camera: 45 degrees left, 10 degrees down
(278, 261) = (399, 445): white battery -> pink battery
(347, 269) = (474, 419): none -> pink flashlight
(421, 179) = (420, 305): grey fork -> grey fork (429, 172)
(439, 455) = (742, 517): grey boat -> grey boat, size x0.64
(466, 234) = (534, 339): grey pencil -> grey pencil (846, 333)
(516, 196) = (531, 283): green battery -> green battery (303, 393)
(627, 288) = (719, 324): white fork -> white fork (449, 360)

...

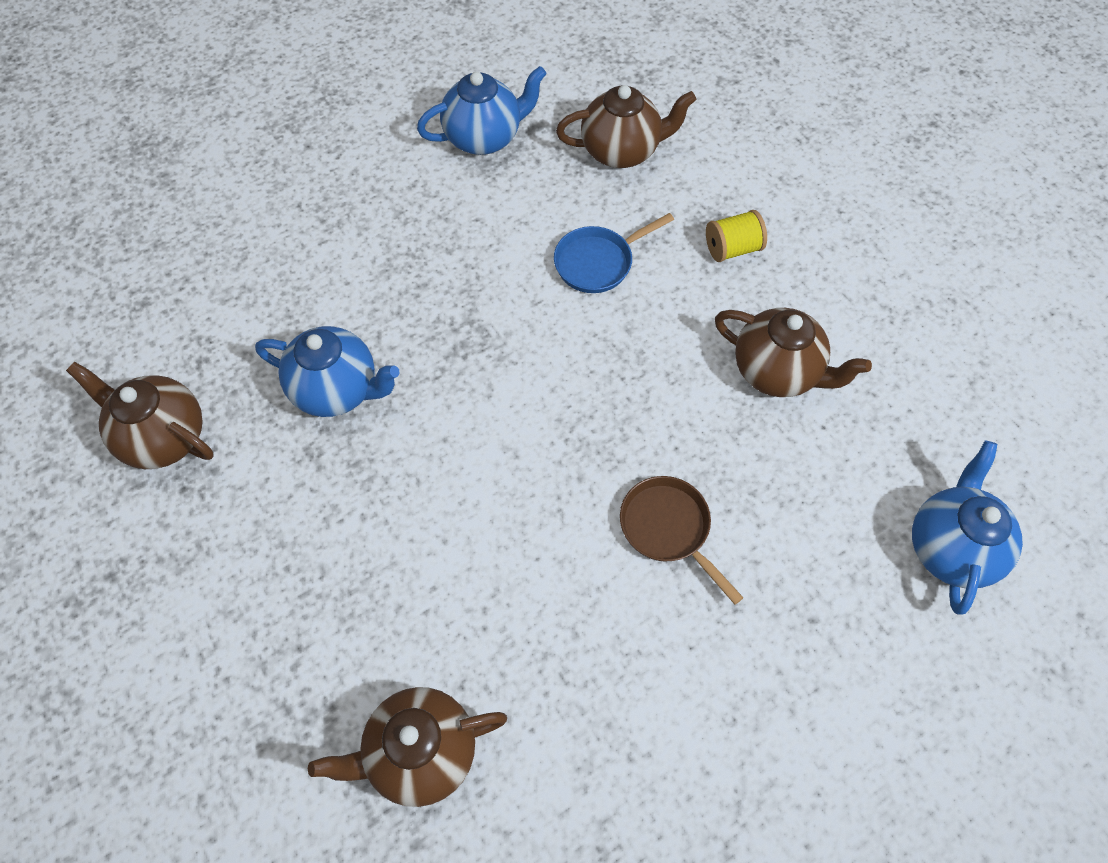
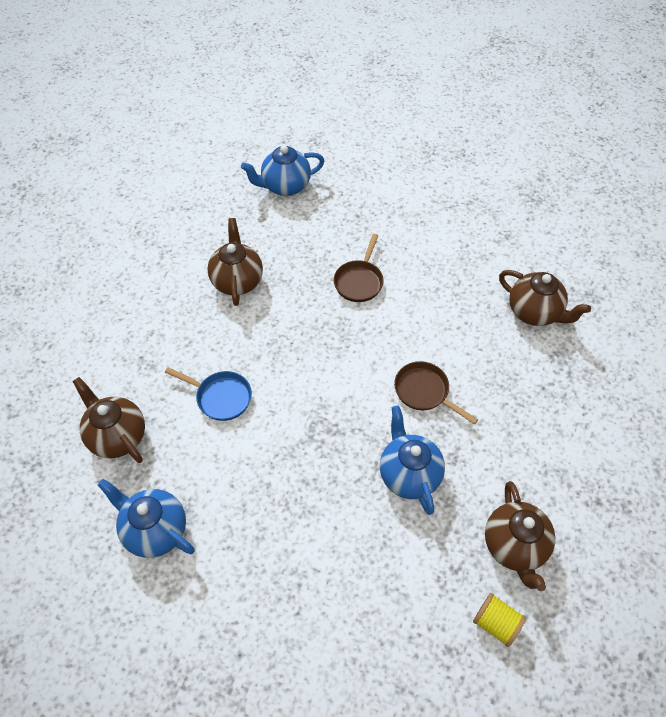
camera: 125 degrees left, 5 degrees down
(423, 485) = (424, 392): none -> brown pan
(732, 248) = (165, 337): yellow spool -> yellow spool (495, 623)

Exercise aim:
Of the entries above, repeat exactly the lines between the line with "camera: 45 degrees left, 10 degrees down" and the line with "(466, 234) = (534, 339): grey", inclusive, and no others.

Response box:
camera: 45 degrees left, 10 degrees down
(278, 261) = (399, 445): white battery -> pink battery
(347, 269) = (474, 419): none -> pink flashlight
(421, 179) = (420, 305): grey fork -> grey fork (429, 172)
(439, 455) = (742, 517): grey boat -> grey boat, size x0.64
(466, 234) = (534, 339): grey pencil -> grey pencil (846, 333)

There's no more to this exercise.